_What to do_
Give back the whole listing exactly as written, leaving out each picture.
START Entries provided
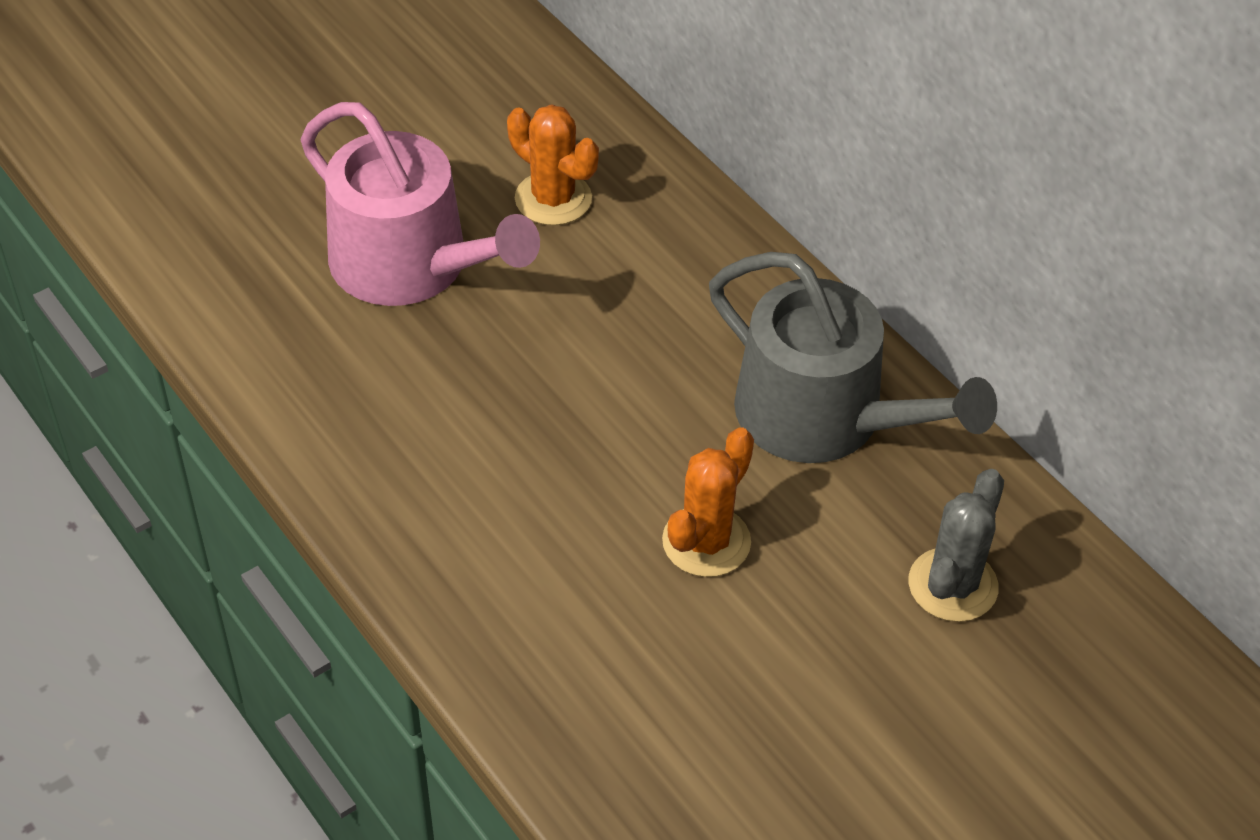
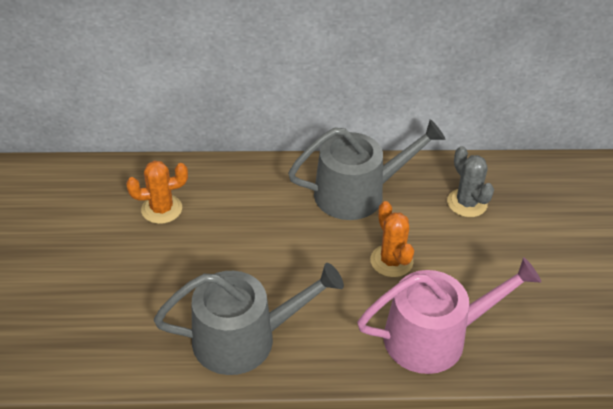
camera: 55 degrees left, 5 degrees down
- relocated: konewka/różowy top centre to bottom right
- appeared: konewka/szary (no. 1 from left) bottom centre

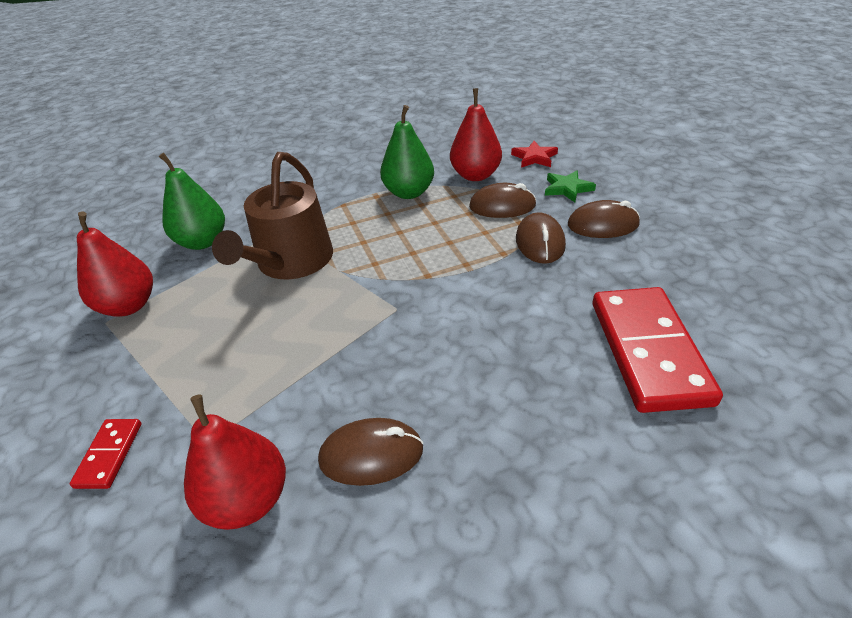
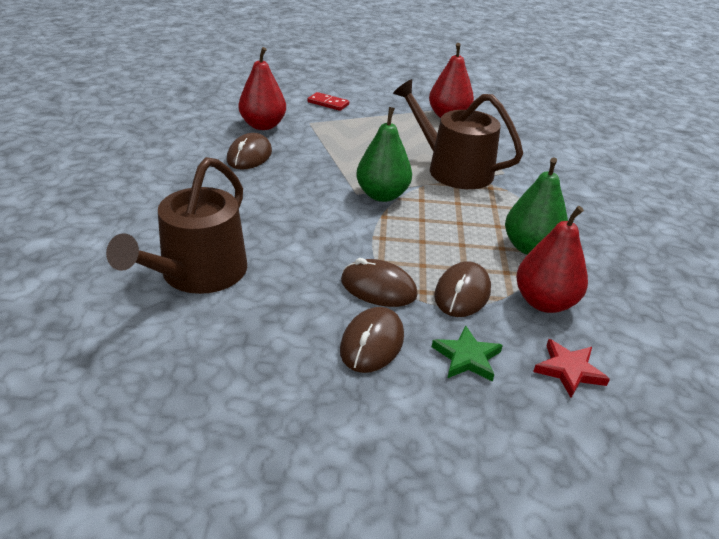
camera: 110 degrees right, 5 degrees down
- relocated: gruszka/zielony (no. 1 from left) top left to top centre
- exchanged: kostka domina/czerwony (no. 2 from left) middle right to konewka/brązowy (no. 1 from left) middle left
END Entries provided
_Exercise solution_
camera: 55 degrees left, 5 degrees down
- relocated: konewka/różowy top centre to bottom right
- appeared: konewka/szary (no. 1 from left) bottom centre

camera: 110 degrees right, 5 degrees down
- relocated: gruszka/zielony (no. 1 from left) top left to top centre
- exchanged: kostka domina/czerwony (no. 2 from left) middle right to konewka/brązowy (no. 1 from left) middle left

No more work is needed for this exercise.